Activity –
Only one stretch of the listing below is wanted. Give it again exactly, from the line with "DIGITS1 pin GND: GND -> none" through the line with "SERVO3 pin PWM: D12 -> D14".

Exercise material –
────────────────

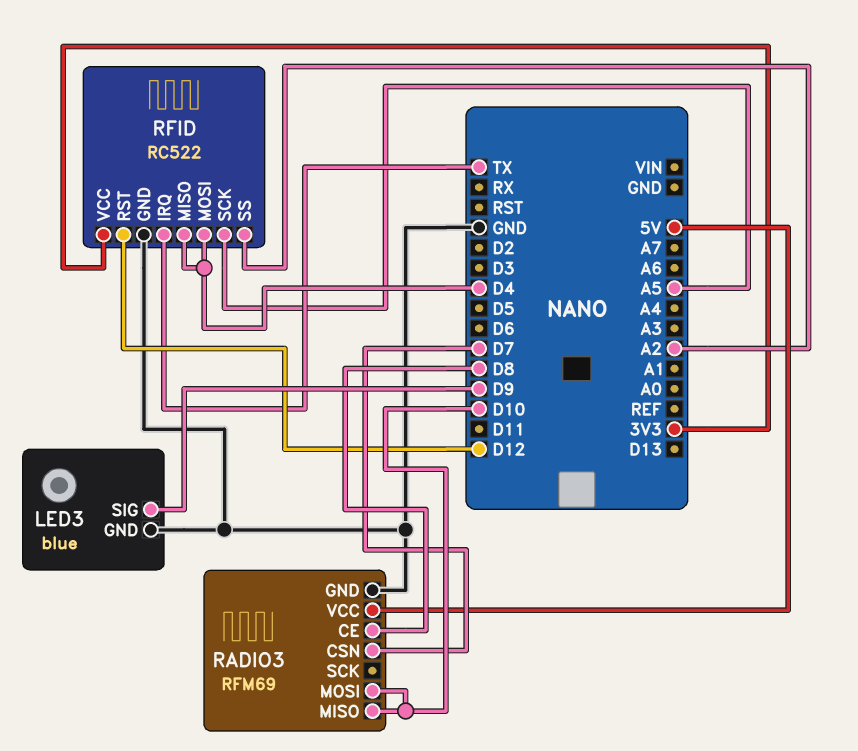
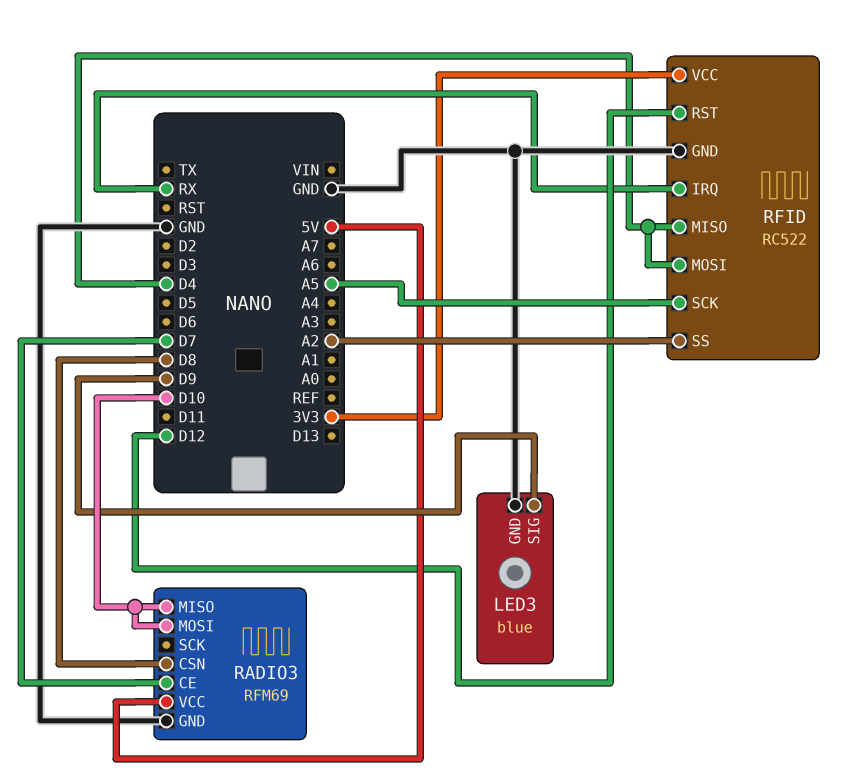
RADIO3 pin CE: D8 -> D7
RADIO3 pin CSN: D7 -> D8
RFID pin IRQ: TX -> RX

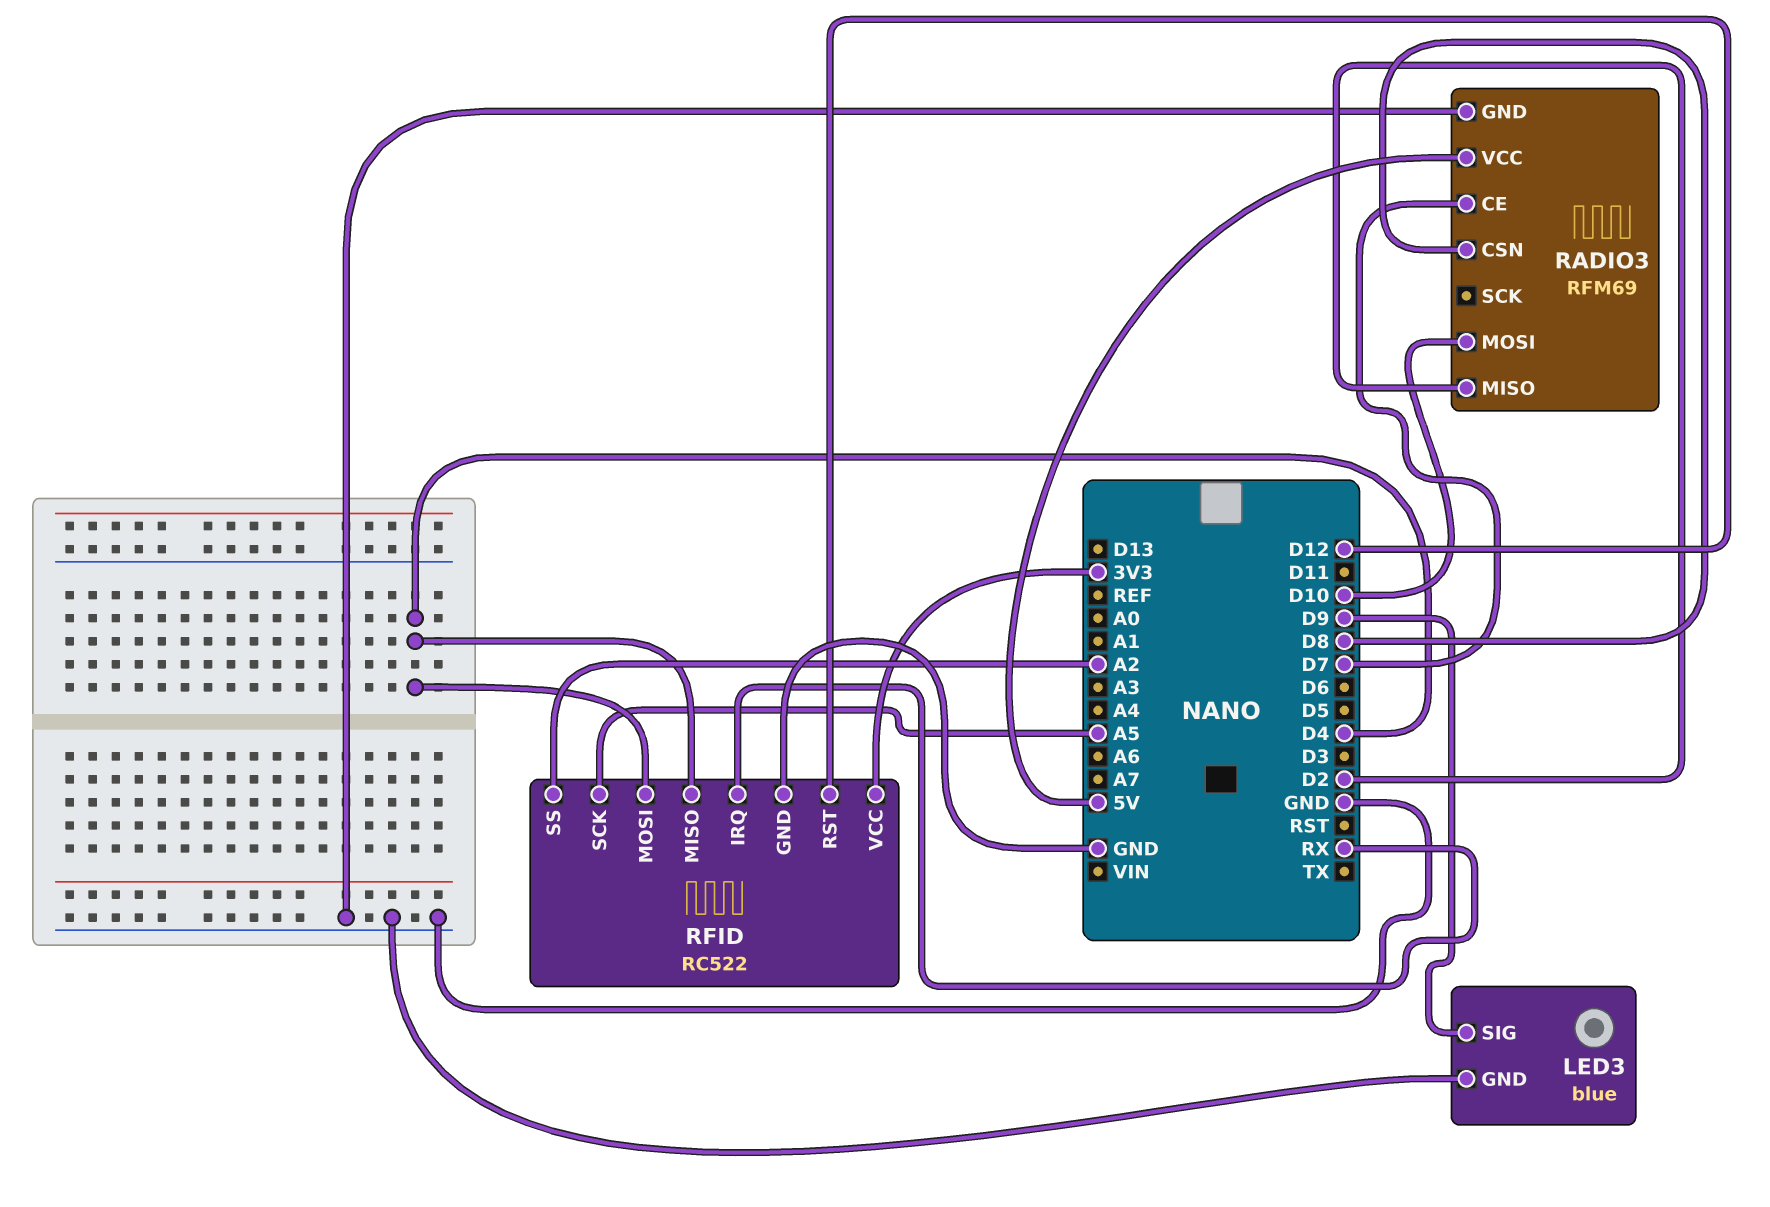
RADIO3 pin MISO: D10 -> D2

────────────────

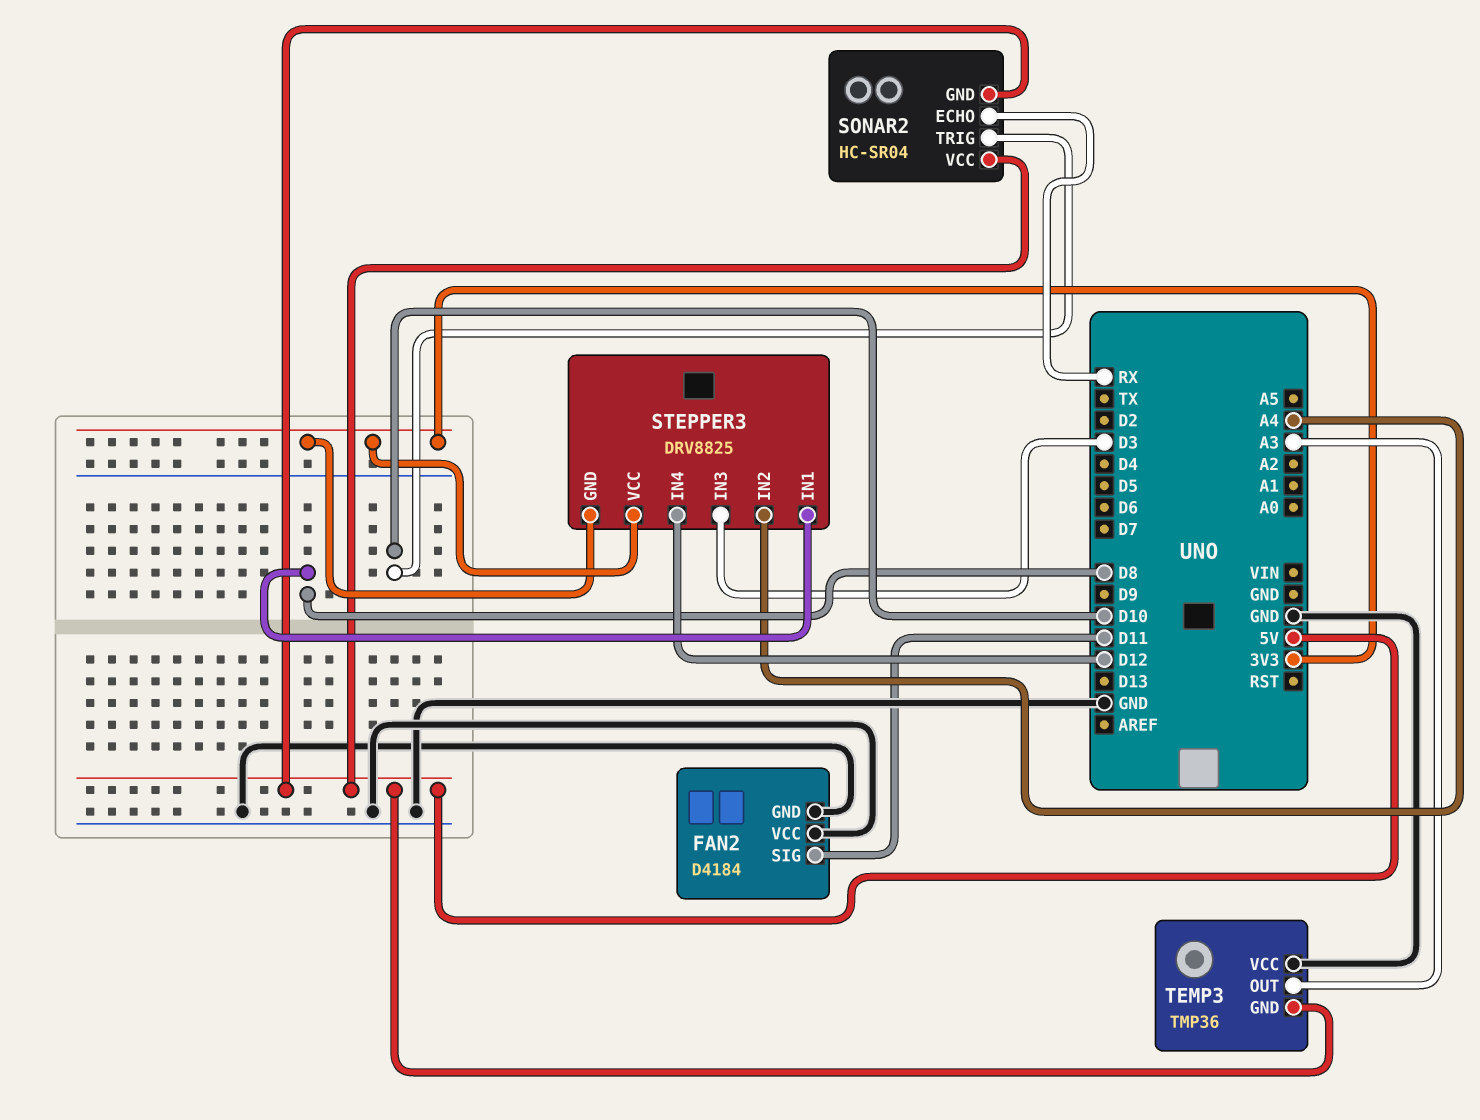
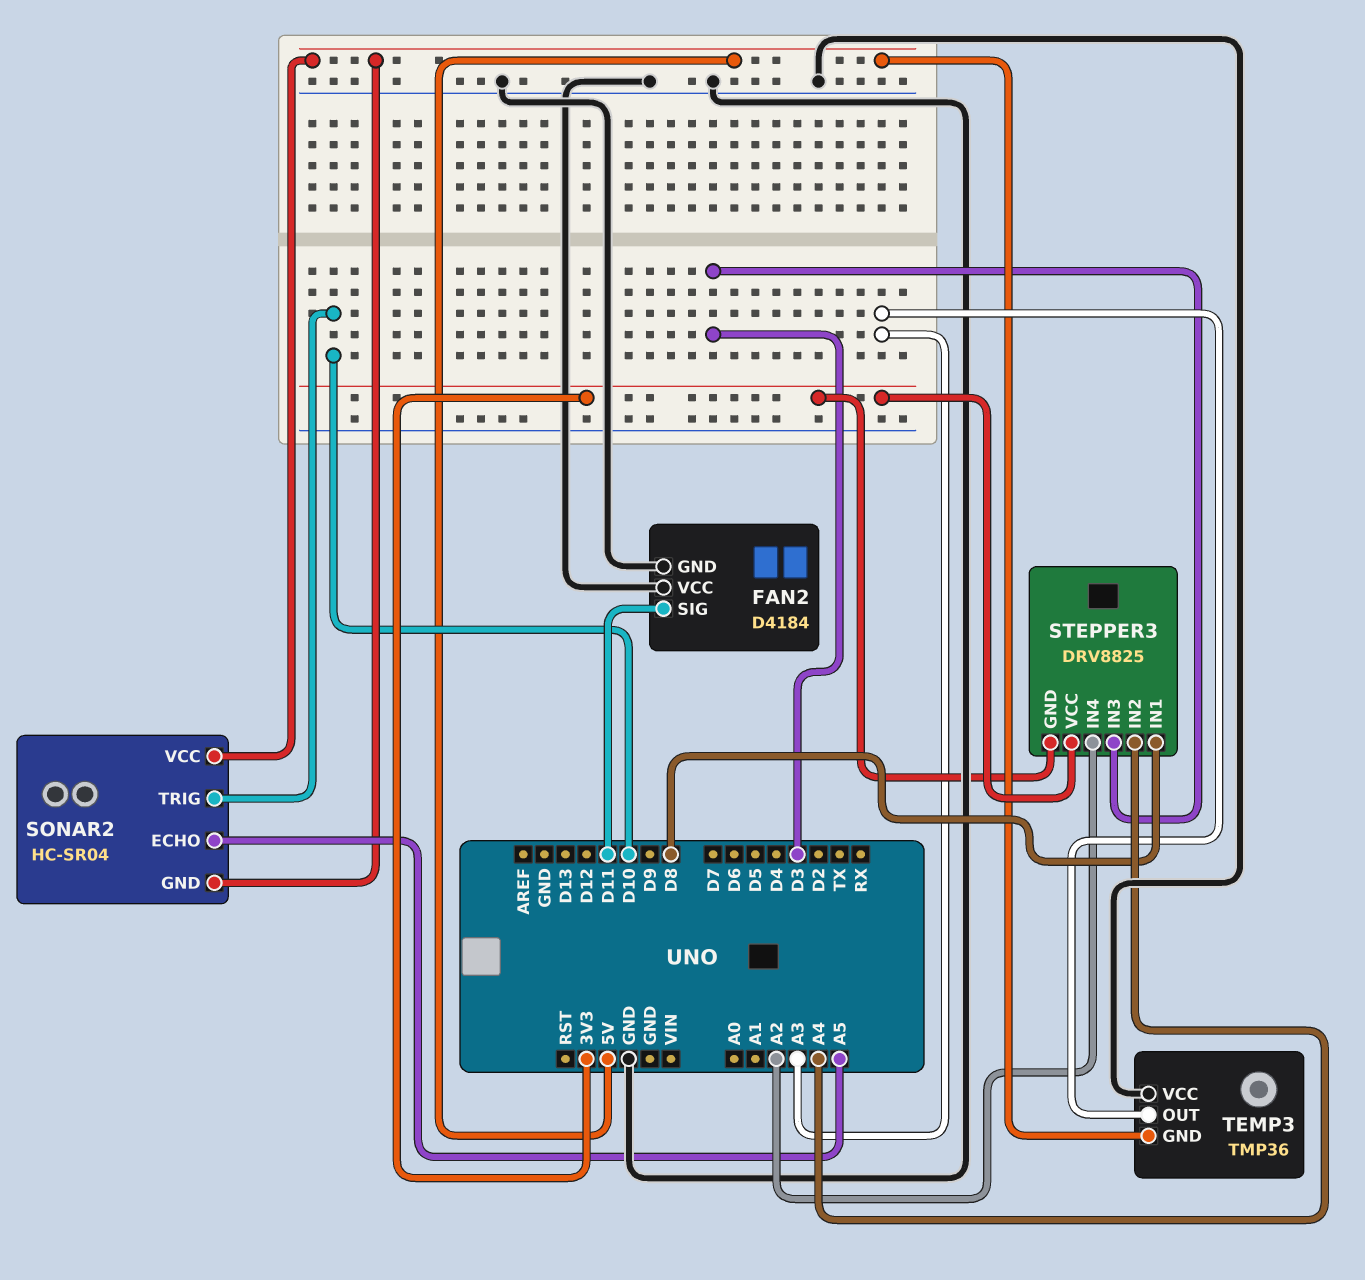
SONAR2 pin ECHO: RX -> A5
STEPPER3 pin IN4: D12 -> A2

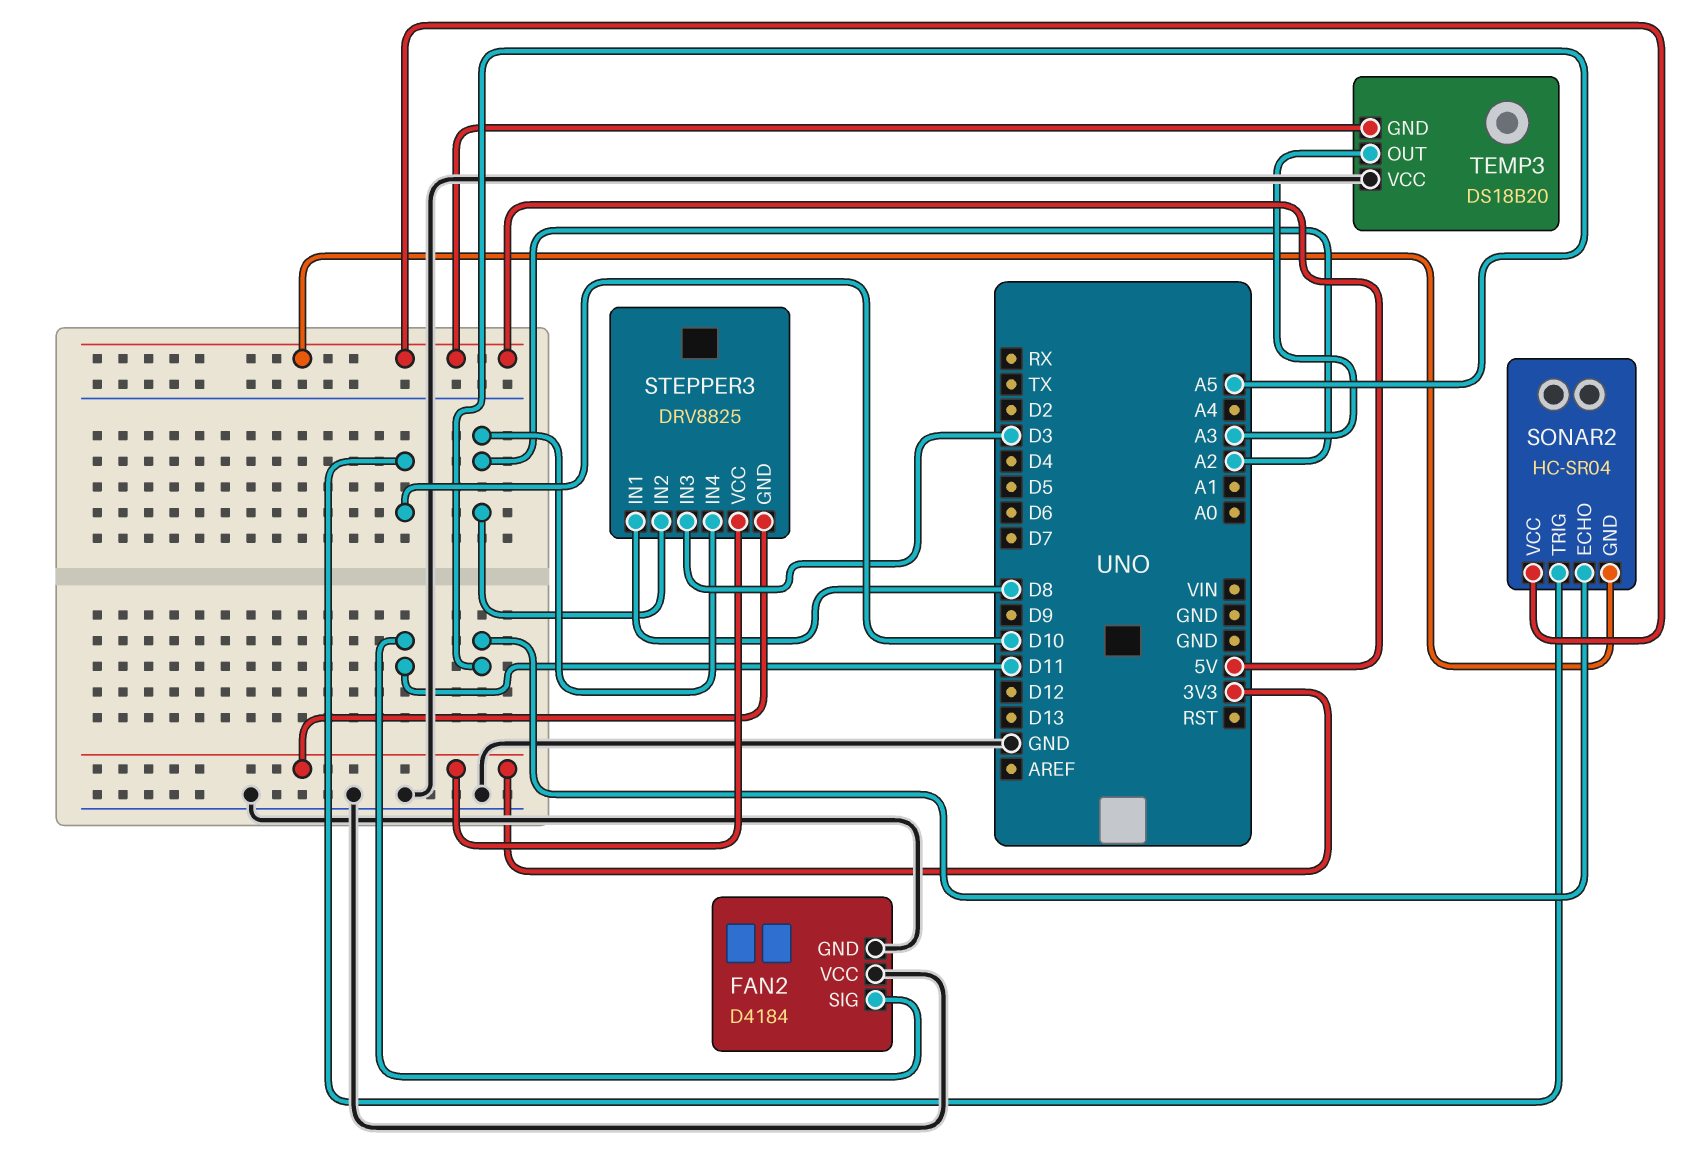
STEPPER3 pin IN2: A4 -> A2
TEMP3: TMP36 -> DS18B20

────────────────

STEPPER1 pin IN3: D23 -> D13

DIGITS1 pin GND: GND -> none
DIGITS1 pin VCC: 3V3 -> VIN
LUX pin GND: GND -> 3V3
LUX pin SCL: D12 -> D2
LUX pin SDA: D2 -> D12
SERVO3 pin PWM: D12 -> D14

────────────────

Response –
DIGITS1 pin GND: GND -> none
DIGITS1 pin VCC: 3V3 -> VIN
LUX pin GND: GND -> 3V3
LUX pin SCL: D12 -> D2
LUX pin SDA: D2 -> D12
SERVO3 pin PWM: D12 -> D14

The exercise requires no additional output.